● **TRY IT**:
Update the data from its beginning through the line containing "coordinates (493, 171).", replacing every "screenshot" with "snapshot" and keeping everything else the same. Give back only those lines, without the pictures.

● **DATASET EXCERPTS**:
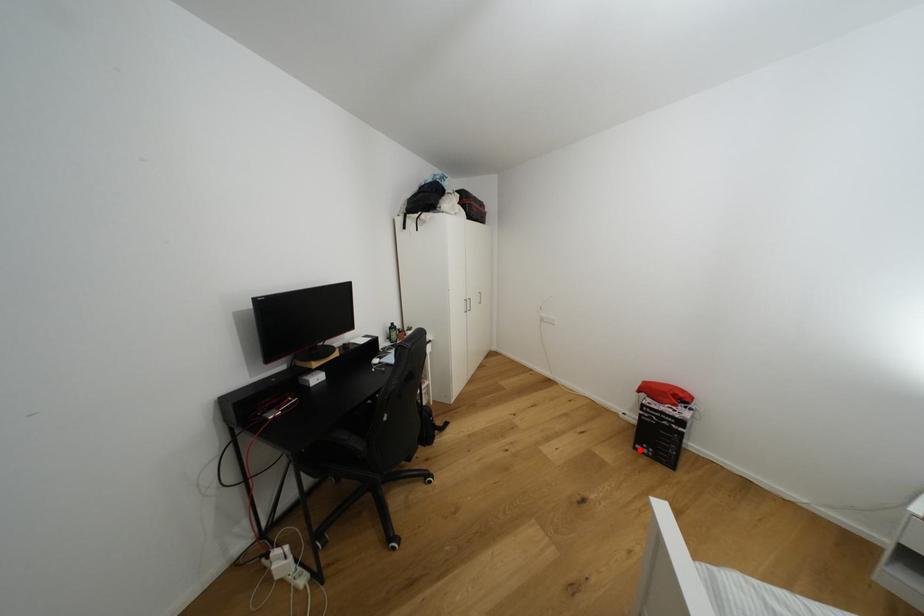
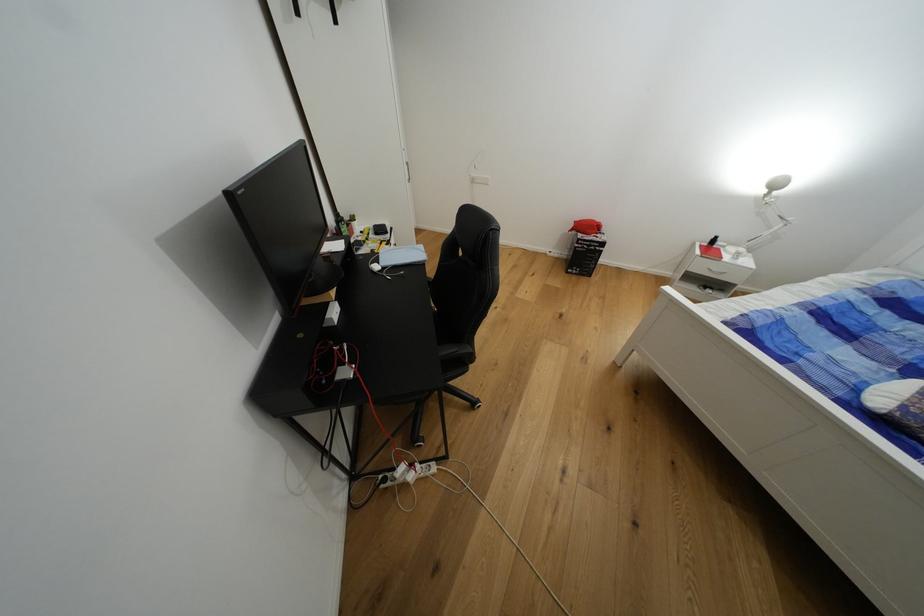
Question: I am providing you with two images of the same scene from different viewpoints. Given a red point in image1, look at the same physical point in image2. Is it:

Choices:
 (A) Closer to the viewpoint
 (B) Farther from the viewpoint

Answer: (A)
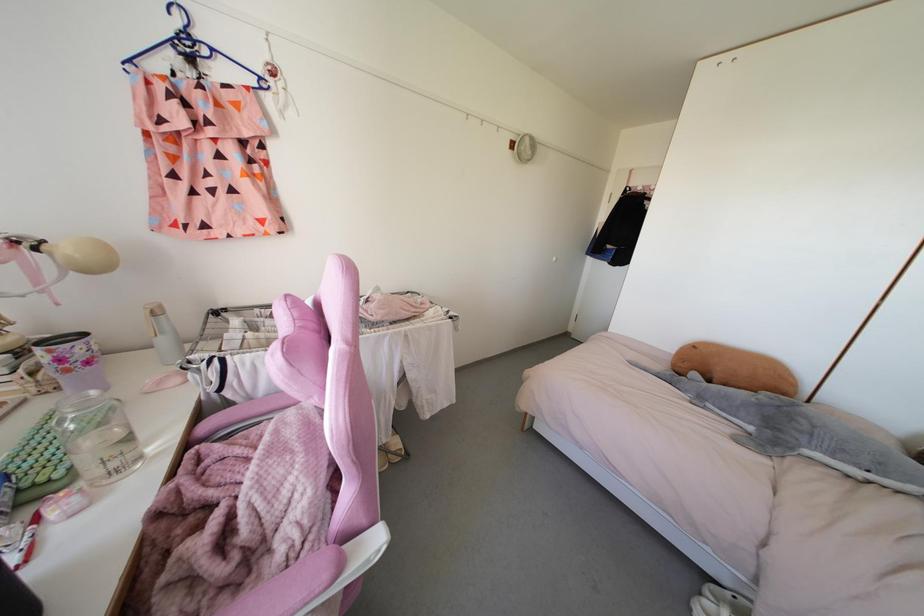
Where would you pull the white door handle? Please return your answer as a coordinate pair (x, y).

(545, 265)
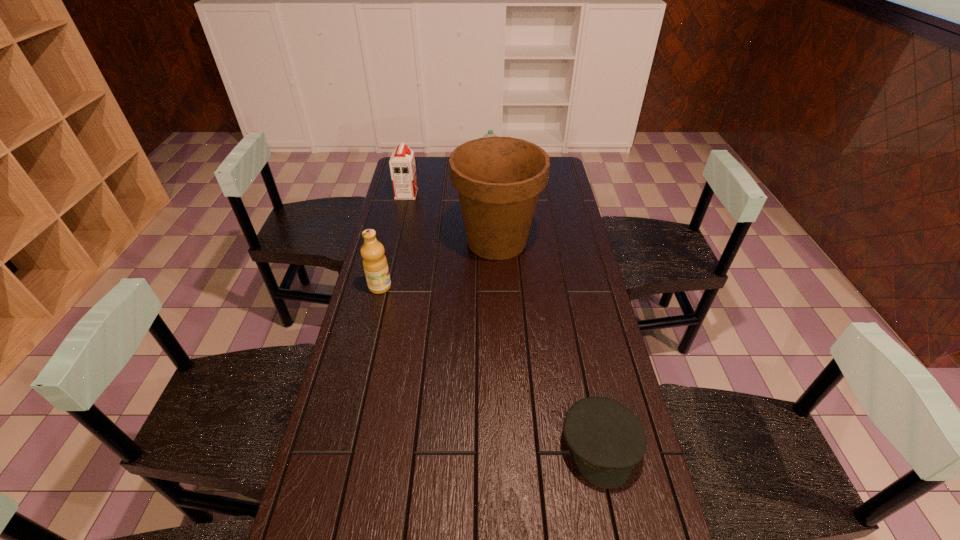
Where is `the tallest object`? the tallest object is located at coordinates (498, 179).

At what (x,y) coordinates should I click in order to perform the action: click on the third nearest object. Please return your answer as a coordinate pair (x, y). Image resolution: width=960 pixels, height=540 pixels. Looking at the image, I should click on click(x=498, y=179).

Where is `the farthest object`? The image size is (960, 540). the farthest object is located at coordinates (490, 133).

Where is `the fourth nearest object`? The width and height of the screenshot is (960, 540). the fourth nearest object is located at coordinates (402, 162).

Find the location of a particular element. olive oil is located at coordinates (375, 265).

In order to click on the nearest object in this screenshot , I will do `click(606, 438)`.

Image resolution: width=960 pixels, height=540 pixels. Find the location of `the shortest object`. the shortest object is located at coordinates (606, 438).

Where is `free region located on the back of the flowerpot`? This screenshot has height=540, width=960. free region located on the back of the flowerpot is located at coordinates (493, 171).

The image size is (960, 540). Identify the location of vacant point located on the left of the water bottle. (396, 181).

Where is `free space located on the right of the soya milk`? free space located on the right of the soya milk is located at coordinates (446, 194).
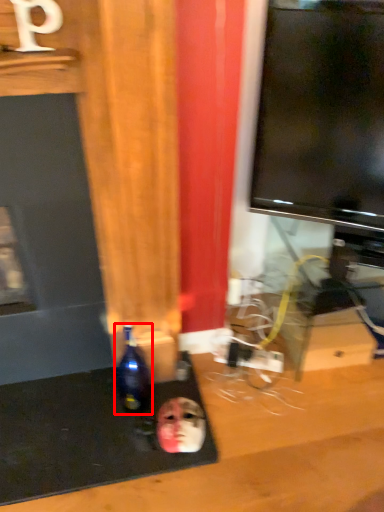
Question: From the image's perspective, where is bottle (annotated by the red box) located in relation to human face in the image?

Choices:
 (A) below
 (B) above

Answer: (B)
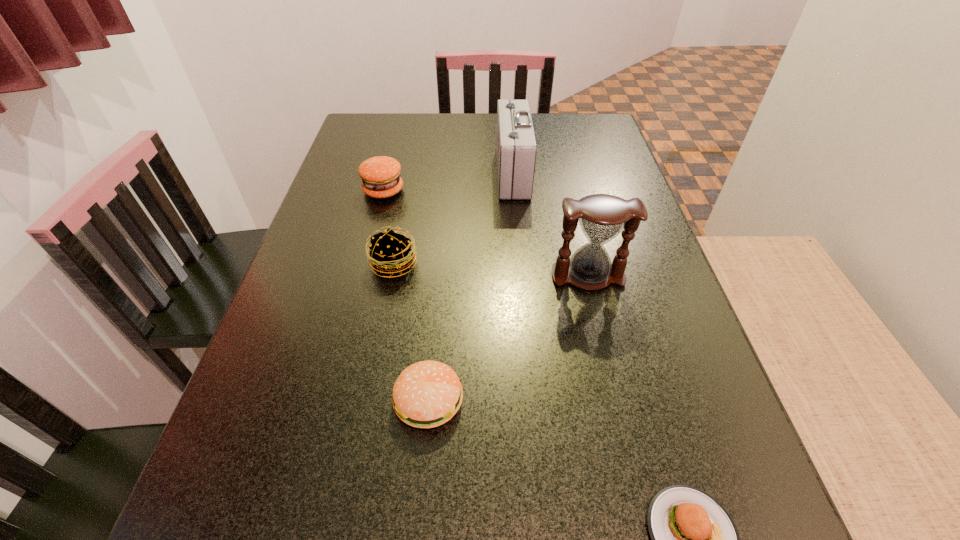
This screenshot has height=540, width=960. Identify the location of free region that satisfies the following two spatial constraints: 1. on the front-facing side of the third object from right to left; 2. on the left side of the hourglass. (522, 276).

The image size is (960, 540). Identify the location of vacant region that satisfies the following two spatial constraints: 1. on the front-facing side of the third object from right to left; 2. on the right side of the hourglass. (522, 276).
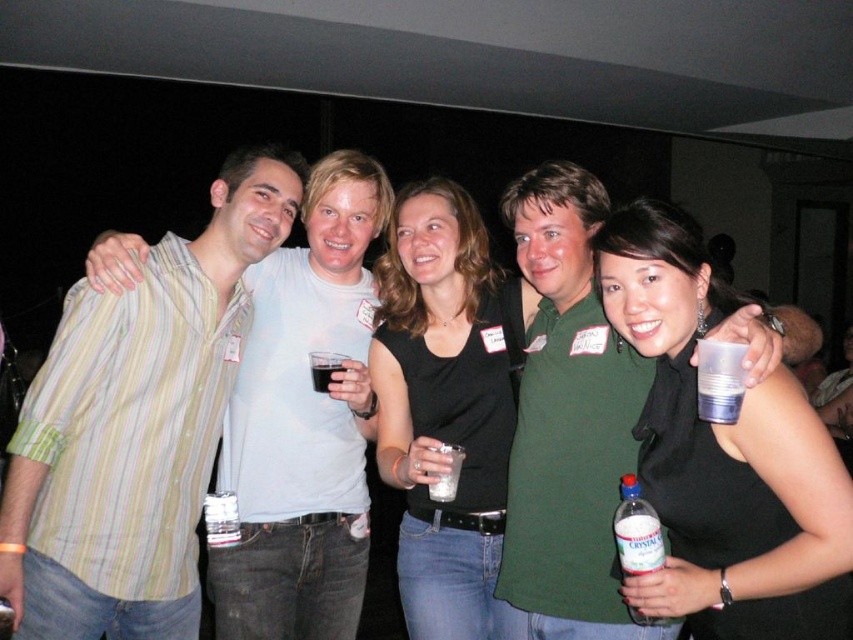
You are standing in the center of the room and want to move towards the point marked at coordinates (445,403). What object or clothing item is located at that point?

The point at coordinates (445,403) is on the black matte shirt at center.

You are organizing a clothing donation drive and need to categorize the black matte tank top at center and the striped cotton shirt at left based on their sizes. Which clothing item is smaller?

The black matte tank top at center has a smaller size compared to striped cotton shirt at left, so the black matte tank top at center is the smaller one.

You are a photographer adjusting the lighting in the room. You need to ensure that both the black matte tank top at center and the striped cotton shirt at left are well lit. Which clothing item should you focus your light on first to ensure it is visible, considering their positions?

The black matte tank top at center should be focused on first because it is positioned over the striped cotton shirt at left, meaning it is closer to the camera and requires proper lighting to avoid overshadowing the shirt behind it.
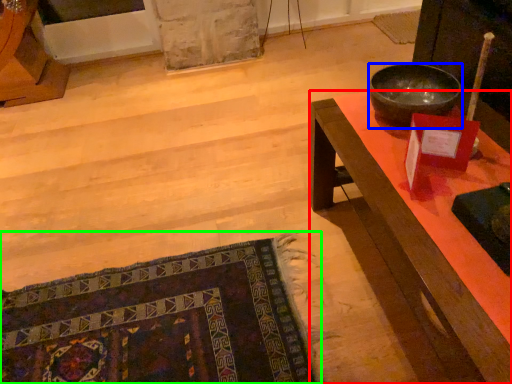
Question: Estimate the real-world distances between objects in this image. Which object is farther from desk (highlighted by a red box), bowl (highlighted by a blue box) or mat (highlighted by a green box)?

Choices:
 (A) bowl
 (B) mat

Answer: (B)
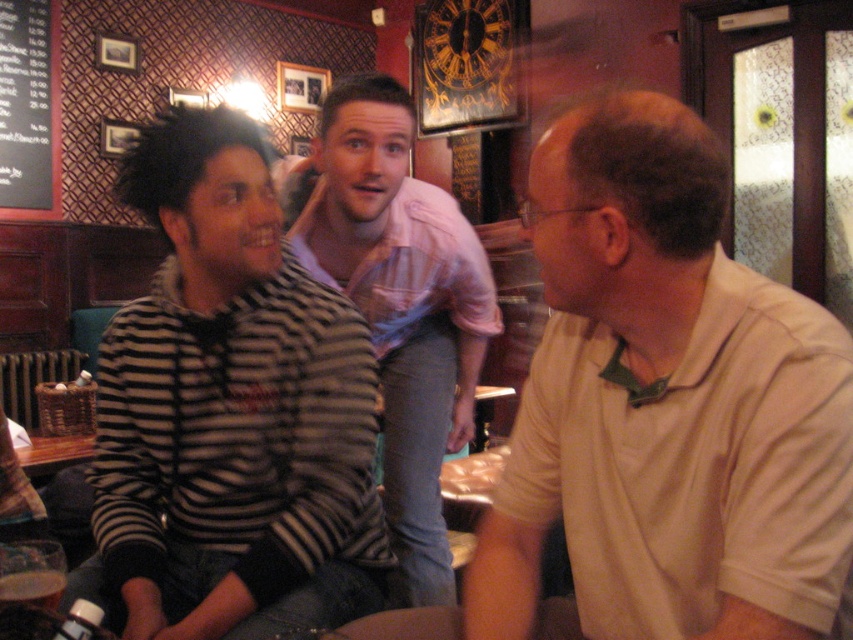
You are a new customer entering the pub and want to order a drink. The bartender is wearing the light beige shirt at center. To locate the bartender, where should you look relative to the black chalkboard at upper left?

The light beige shirt at center is to the right of the black chalkboard at upper left, so you should look to the right side of the black chalkboard at upper left to find the bartender.

You are a photographer standing in the pub and want to take a group photo of the light beige shirt at center and the black chalkboard at upper left. Which object is wider so that it can be framed better in the photo?

The light beige shirt at center is wider than the black chalkboard at upper left, so it can be framed better in the photo.

In the scene shown: You are a customer in the pub and want to order a drink. You see the black chalkboard at upper left and the brown paper cup at lower left. Which object is closer to you?

The black chalkboard at upper left is closer to you because it is further to the viewer than the brown paper cup at lower left.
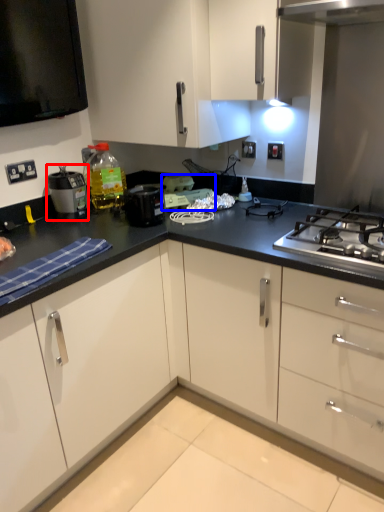
Question: Which of the following is the farthest to the observer, kitchen appliance (highlighted by a red box) or appliance (highlighted by a blue box)?

Choices:
 (A) kitchen appliance
 (B) appliance

Answer: (B)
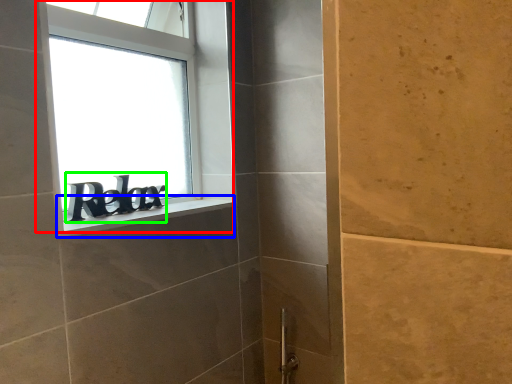
Question: Considering the real-world distances, which object is closest to window (highlighted by a red box)? window sill (highlighted by a blue box) or writing (highlighted by a green box).

Choices:
 (A) window sill
 (B) writing

Answer: (B)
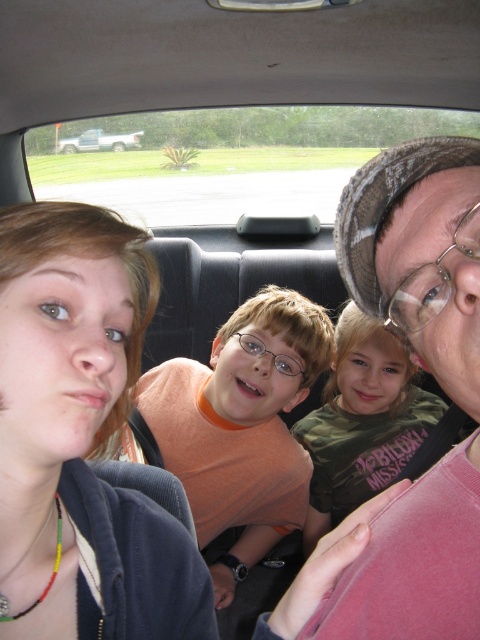
Question: Among these points, which one is nearest to the camera?

Choices:
 (A) (197, 403)
 (B) (356, 202)

Answer: (B)

Question: Is matte blue hoodie at left above pink fabric at upper right?

Choices:
 (A) yes
 (B) no

Answer: (B)

Question: Can you confirm if orange t-shirt at center is positioned to the left of camouflage fabric shirt at center?

Choices:
 (A) no
 (B) yes

Answer: (B)

Question: Observing the image, what is the correct spatial positioning of pink fabric at upper right in reference to camouflage fabric shirt at center?

Choices:
 (A) above
 (B) below

Answer: (A)

Question: Among these points, which one is farthest from the camera?

Choices:
 (A) (64, 524)
 (B) (81, 147)

Answer: (B)

Question: Which object appears closest to the camera in this image?

Choices:
 (A) orange t-shirt at center
 (B) camouflage fabric shirt at center
 (C) silver metallic truck at rear left
 (D) matte blue hoodie at left

Answer: (D)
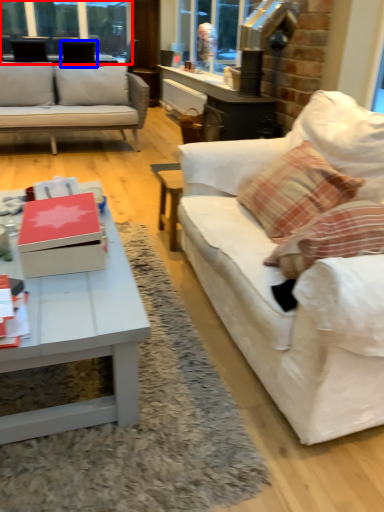
Question: Which point is further to the camera, window frame (highlighted by a red box) or armchair (highlighted by a blue box)?

Choices:
 (A) window frame
 (B) armchair

Answer: (A)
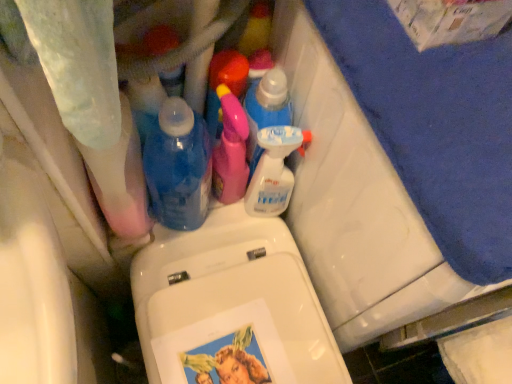
Question: In which direction should I rotate to look at pink plastic spray bottle at center, which ranks as the 4th cleaning product in right-to-left order?

Choices:
 (A) right
 (B) left

Answer: (B)

Question: Can you confirm if translucent plastic spray bottle at center, placed as the third cleaning product when sorted from left to right, is positioned to the left of transparent plastic bottle at center?

Choices:
 (A) yes
 (B) no

Answer: (B)

Question: Can you confirm if translucent plastic spray bottle at center, marked as the 2th cleaning product in a right-to-left arrangement, is shorter than transparent plastic bottle at center?

Choices:
 (A) yes
 (B) no

Answer: (A)

Question: From a real-world perspective, is translucent plastic spray bottle at center, marked as the 2th cleaning product in a right-to-left arrangement, beneath transparent plastic bottle at center?

Choices:
 (A) no
 (B) yes

Answer: (B)

Question: Does translucent plastic spray bottle at center, marked as the 2th cleaning product in a right-to-left arrangement, lie in front of transparent plastic bottle at center?

Choices:
 (A) no
 (B) yes

Answer: (A)

Question: Is translucent plastic spray bottle at center, marked as the 2th cleaning product in a right-to-left arrangement, behind transparent plastic bottle at center?

Choices:
 (A) yes
 (B) no

Answer: (A)

Question: Can you confirm if translucent plastic spray bottle at center, marked as the 2th cleaning product in a right-to-left arrangement, is smaller than transparent plastic bottle at center?

Choices:
 (A) no
 (B) yes

Answer: (B)

Question: Can you confirm if clear plastic spray bottle at upper center, which ranks as the first cleaning product in right-to-left order, is wider than blue fabric bath towel at upper right?

Choices:
 (A) no
 (B) yes

Answer: (A)

Question: Is clear plastic spray bottle at upper center, arranged as the 4th cleaning product when viewed from the left, not near blue fabric bath towel at upper right?

Choices:
 (A) yes
 (B) no

Answer: (B)

Question: Is clear plastic spray bottle at upper center, arranged as the 4th cleaning product when viewed from the left, positioned before blue fabric bath towel at upper right?

Choices:
 (A) no
 (B) yes

Answer: (A)

Question: From a real-world perspective, is clear plastic spray bottle at upper center, which ranks as the first cleaning product in right-to-left order, beneath blue fabric bath towel at upper right?

Choices:
 (A) yes
 (B) no

Answer: (B)

Question: Is the position of clear plastic spray bottle at upper center, arranged as the 4th cleaning product when viewed from the left, more distant than that of blue fabric bath towel at upper right?

Choices:
 (A) no
 (B) yes

Answer: (B)

Question: Is clear plastic spray bottle at upper center, which ranks as the first cleaning product in right-to-left order, at the right side of blue fabric bath towel at upper right?

Choices:
 (A) no
 (B) yes

Answer: (A)

Question: Does blue fabric bath towel at upper right come behind pink plastic spray bottle at center, which appears as the third cleaning product when viewed from the right?

Choices:
 (A) yes
 (B) no

Answer: (B)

● **RESULT OF THE EXERCISE**:
Question: I am providing you with two images of the same scene from different viewpoints. Given a red point in image1, look at the same physical point in image2. Is it:

Choices:
 (A) Closer to the viewpoint
 (B) Farther from the viewpoint

Answer: (A)
Where would you pull the white door handle? Please return your answer as a coordinate pair (x, y).

(545, 265)
Where is `the tallest object`? the tallest object is located at coordinates (498, 179).

At what (x,y) coordinates should I click in order to perform the action: click on the third nearest object. Please return your answer as a coordinate pair (x, y). Image resolution: width=960 pixels, height=540 pixels. Looking at the image, I should click on click(x=498, y=179).

Where is `the farthest object`? The image size is (960, 540). the farthest object is located at coordinates (490, 133).

Where is `the fourth nearest object`? The width and height of the snapshot is (960, 540). the fourth nearest object is located at coordinates (402, 162).

Find the location of a particular element. olive oil is located at coordinates (375, 265).

In order to click on the nearest object in this snapshot , I will do `click(606, 438)`.

Image resolution: width=960 pixels, height=540 pixels. Find the location of `the shortest object`. the shortest object is located at coordinates (606, 438).

Where is `free region located on the back of the flowerpot`? This snapshot has height=540, width=960. free region located on the back of the flowerpot is located at coordinates (493, 171).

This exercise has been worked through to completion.